** Dataset records follows **

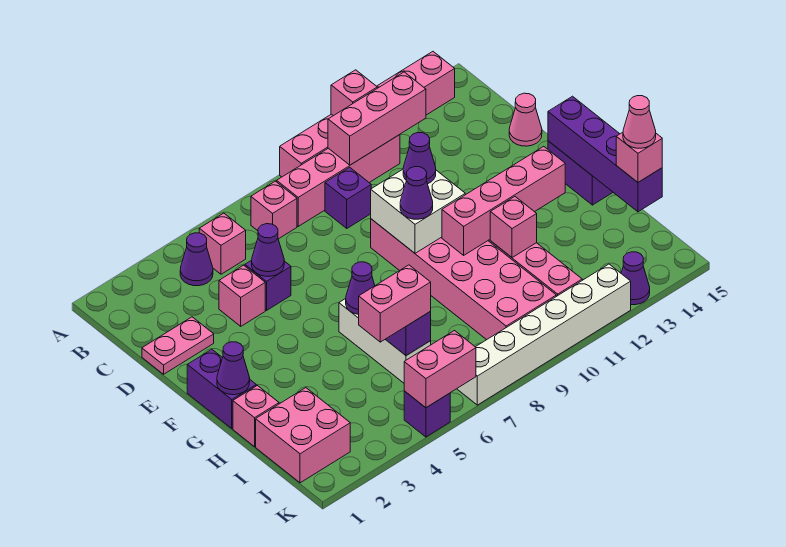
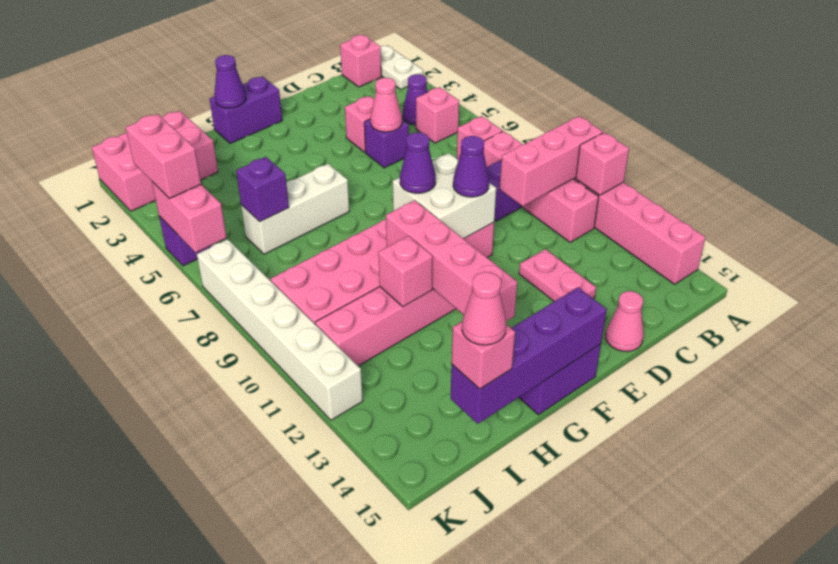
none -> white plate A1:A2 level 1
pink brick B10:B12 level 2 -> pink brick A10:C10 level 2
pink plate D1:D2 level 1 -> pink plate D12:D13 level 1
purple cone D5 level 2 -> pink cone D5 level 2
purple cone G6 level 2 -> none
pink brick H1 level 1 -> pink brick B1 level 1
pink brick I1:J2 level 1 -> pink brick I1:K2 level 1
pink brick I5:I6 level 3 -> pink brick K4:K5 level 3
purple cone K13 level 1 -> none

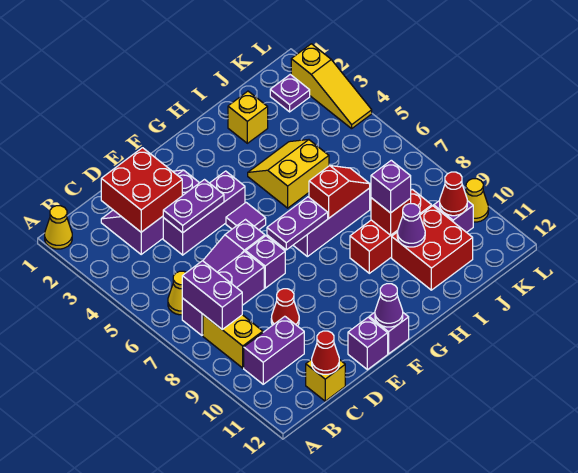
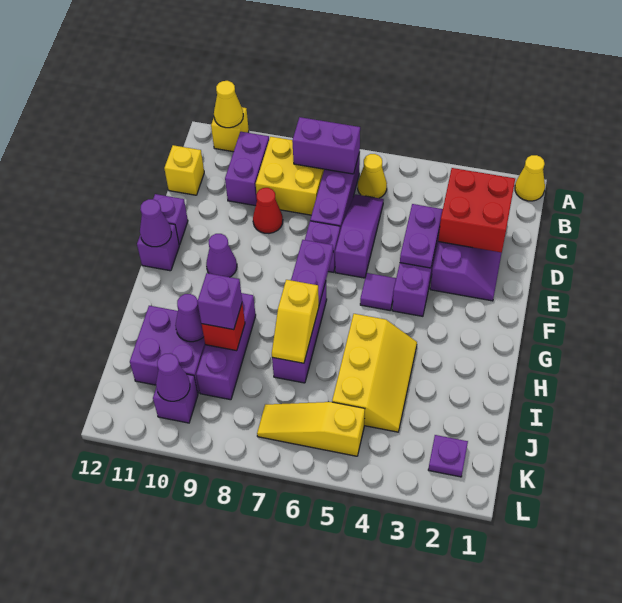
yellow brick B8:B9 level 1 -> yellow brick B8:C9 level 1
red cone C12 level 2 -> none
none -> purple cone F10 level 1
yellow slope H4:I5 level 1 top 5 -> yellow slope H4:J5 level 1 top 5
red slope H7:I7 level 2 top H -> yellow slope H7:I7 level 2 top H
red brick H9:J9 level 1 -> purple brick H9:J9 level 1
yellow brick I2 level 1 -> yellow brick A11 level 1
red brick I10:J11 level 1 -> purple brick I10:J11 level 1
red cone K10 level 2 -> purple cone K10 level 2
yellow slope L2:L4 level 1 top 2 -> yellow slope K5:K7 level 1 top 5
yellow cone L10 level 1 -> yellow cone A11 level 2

** End of Dataset records **

== Requirement ==
Each line of the data above that contains the string "pink" should be counted; give only the total.

== Expected answer ==
6